[EXERCISE BRIEF]: Repeat only the lines below from the one containing "C6: 1uF (plus" through the one containing "S4: button (ADC, COM) -> switch (ADC, COM)", inclusive, exactly as written.

[INPUT RECORDS]:
..............................
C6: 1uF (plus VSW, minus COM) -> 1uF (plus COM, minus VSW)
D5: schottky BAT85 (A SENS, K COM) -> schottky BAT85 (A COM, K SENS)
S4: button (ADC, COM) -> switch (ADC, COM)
..............................
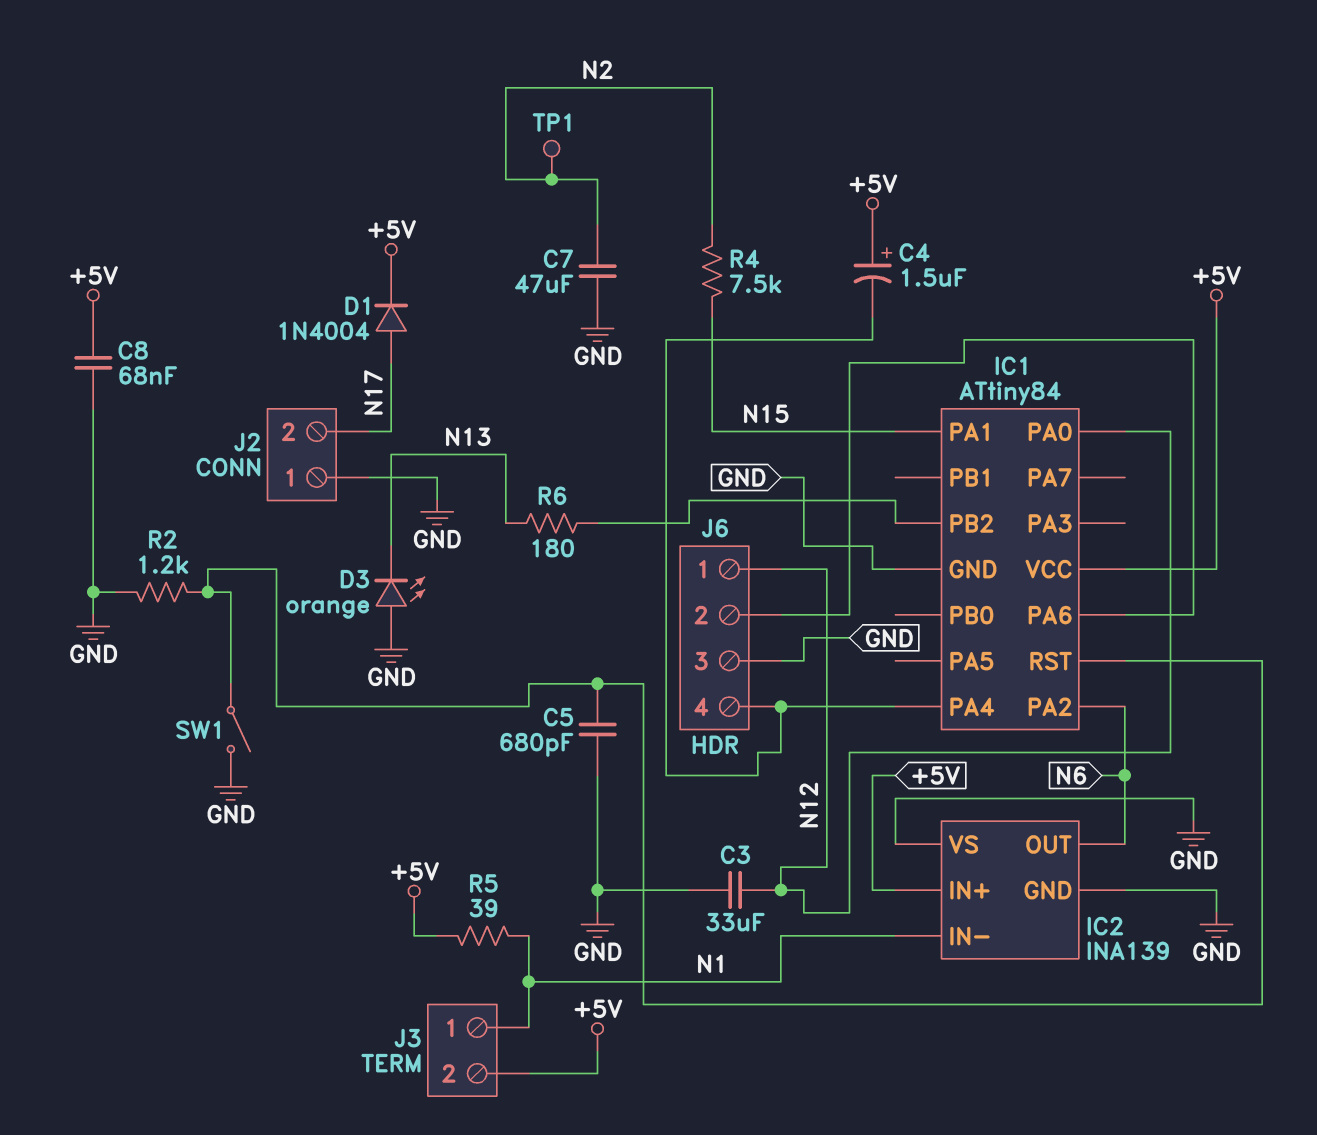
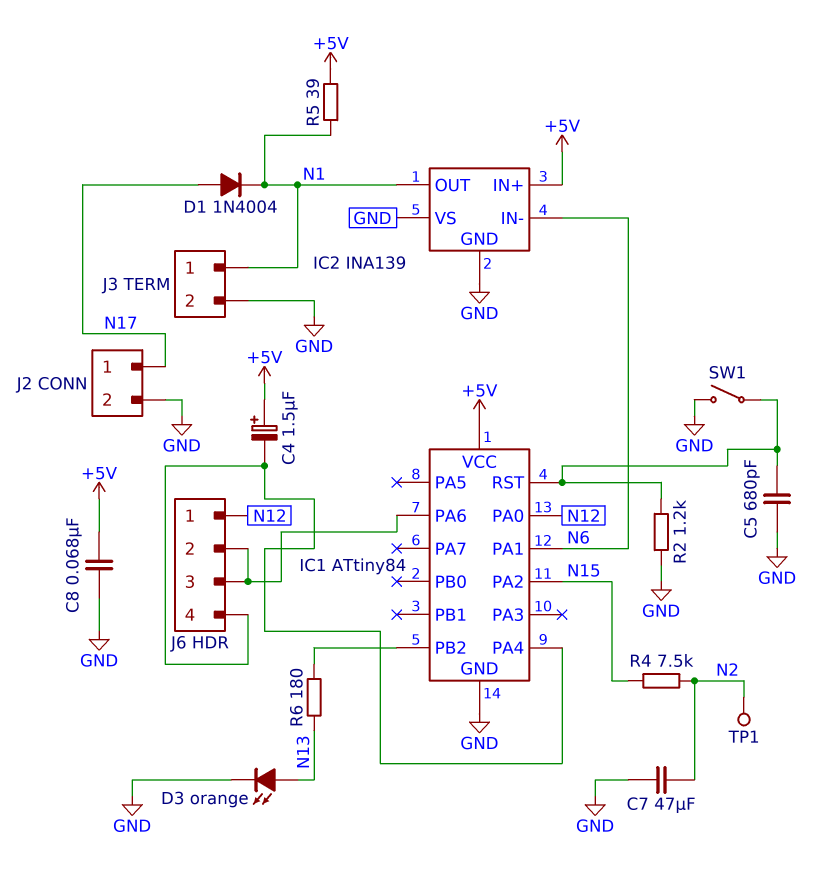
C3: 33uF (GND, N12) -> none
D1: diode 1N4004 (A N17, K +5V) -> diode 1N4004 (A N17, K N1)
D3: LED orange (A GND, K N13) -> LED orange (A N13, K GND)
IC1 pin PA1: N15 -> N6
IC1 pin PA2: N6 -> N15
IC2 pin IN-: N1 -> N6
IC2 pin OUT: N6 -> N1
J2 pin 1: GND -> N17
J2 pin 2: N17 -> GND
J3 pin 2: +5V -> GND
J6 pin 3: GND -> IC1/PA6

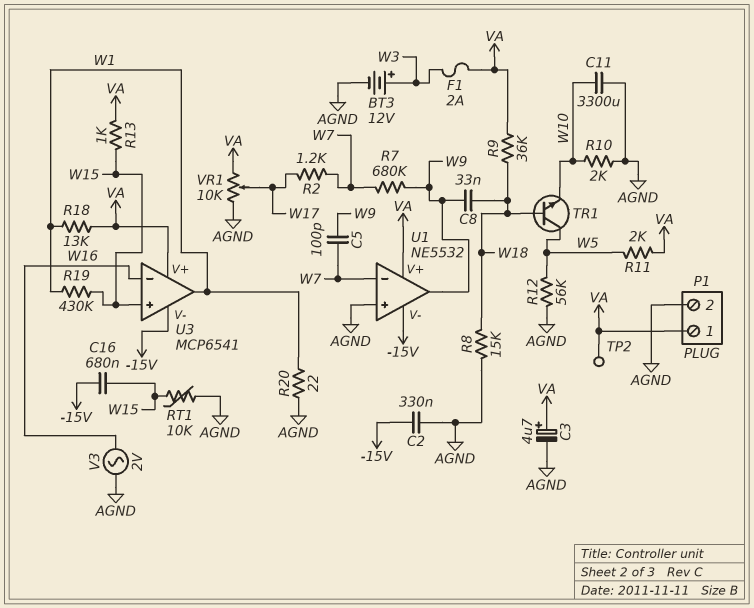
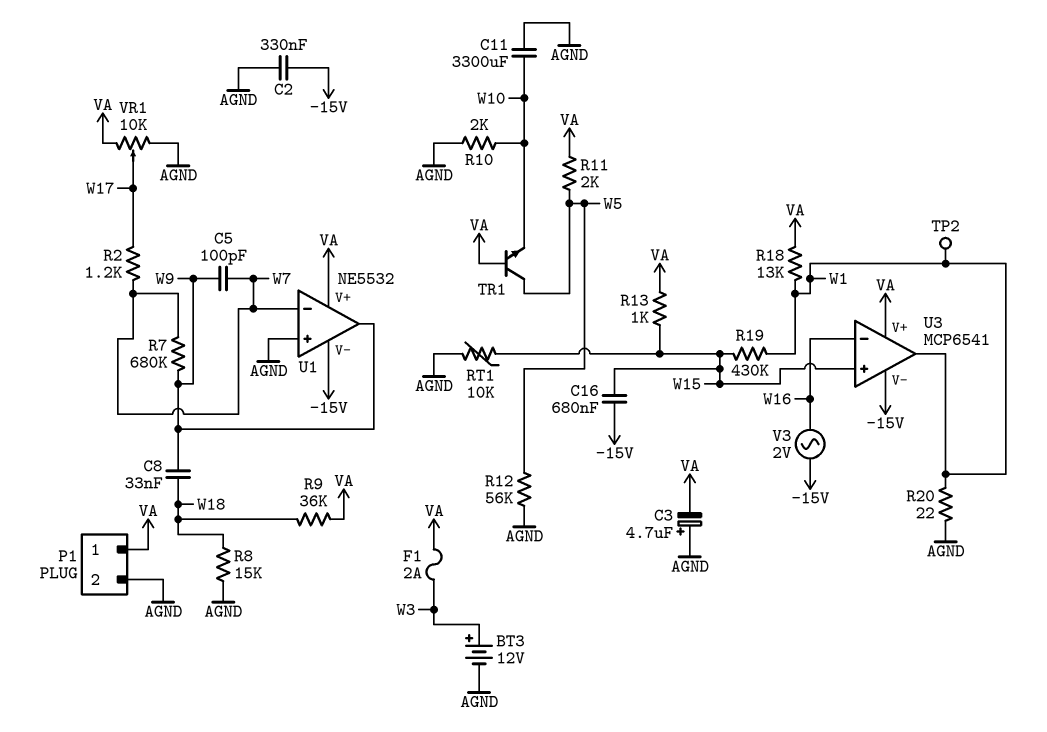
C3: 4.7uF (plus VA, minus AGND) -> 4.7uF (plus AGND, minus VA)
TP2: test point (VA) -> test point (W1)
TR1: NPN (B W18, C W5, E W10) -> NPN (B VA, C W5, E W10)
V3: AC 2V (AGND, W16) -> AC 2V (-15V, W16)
..............................
[WRITTEN REPLY]:
C6: 1uF (plus VSW, minus COM) -> 1uF (plus COM, minus VSW)
D5: schottky BAT85 (A SENS, K COM) -> schottky BAT85 (A COM, K SENS)
S4: button (ADC, COM) -> switch (ADC, COM)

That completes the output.